-- Supplied information follows --
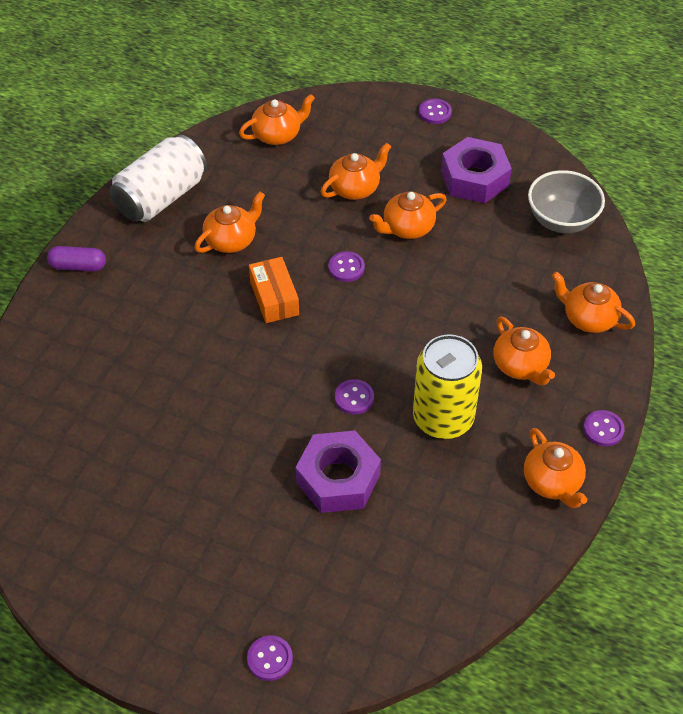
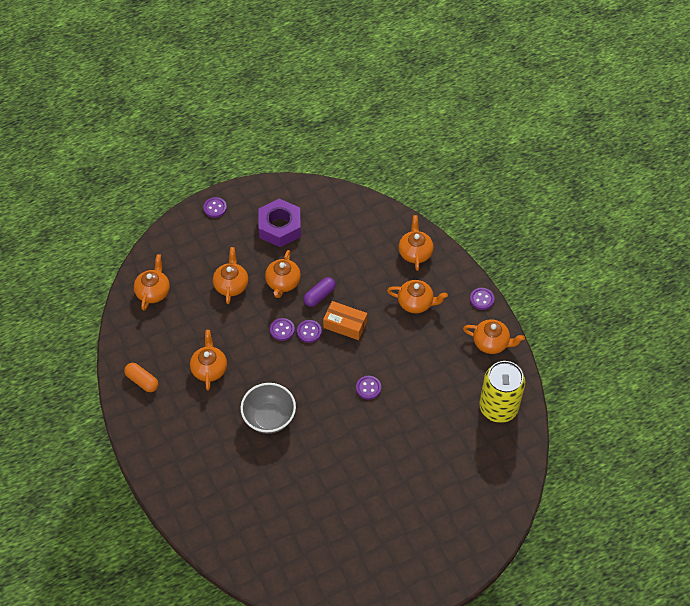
camera: 50 degrees left, 5 degrees up
(78, 266) = (153, 456): purple capsule -> purple capsule (319, 296)
(161, 197) = (142, 381): white can -> orange capsule
(270, 659) = (482, 530): purple button -> purple button (309, 332)
(274, 298) = (270, 377): orange box -> orange box (345, 325)
(338, 479) = (409, 430): purple nut -> none
(443, 418) = (416, 359): yellow can -> yellow can (498, 407)
(561, 220) = (345, 214): grey bowl -> grey bowl (269, 418)
(588, 318) = (415, 252): orange teapot -> orange teapot turned 105 degrees clockwise

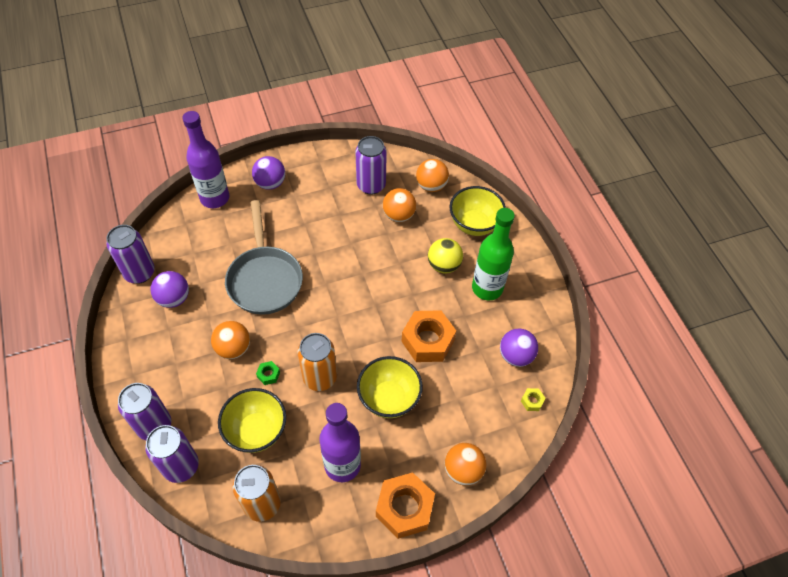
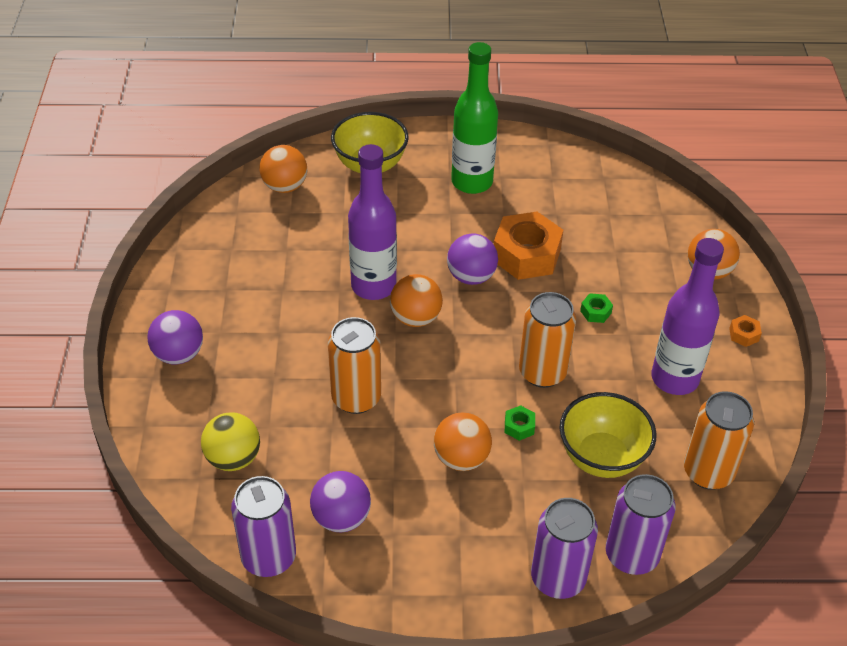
camera: 70 degrees left, 10 degrees down
(215, 198) = (168, 430): purple bottle -> purple bottle (373, 286)
(265, 279) = (356, 398): grey pan -> orange can
(371, 185) = (249, 245): purple can -> none
(389, 398) = (595, 312): yellow bowl -> green nut
(399, 215) = (317, 230): orange ball -> orange ball (415, 318)
(404, 508) = (744, 334): orange nut -> orange nut, size x0.42
(444, 265) = (420, 210): yellow ball -> yellow ball (233, 458)
(515, 356) = (575, 186): purple ball -> purple ball (471, 276)
(532, 401) = (638, 191): yellow nut -> none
-- Supplied information concluded --
Above are records; count the lines among them that include the word "purple", and give only the number.

● **Result of this exercise**
6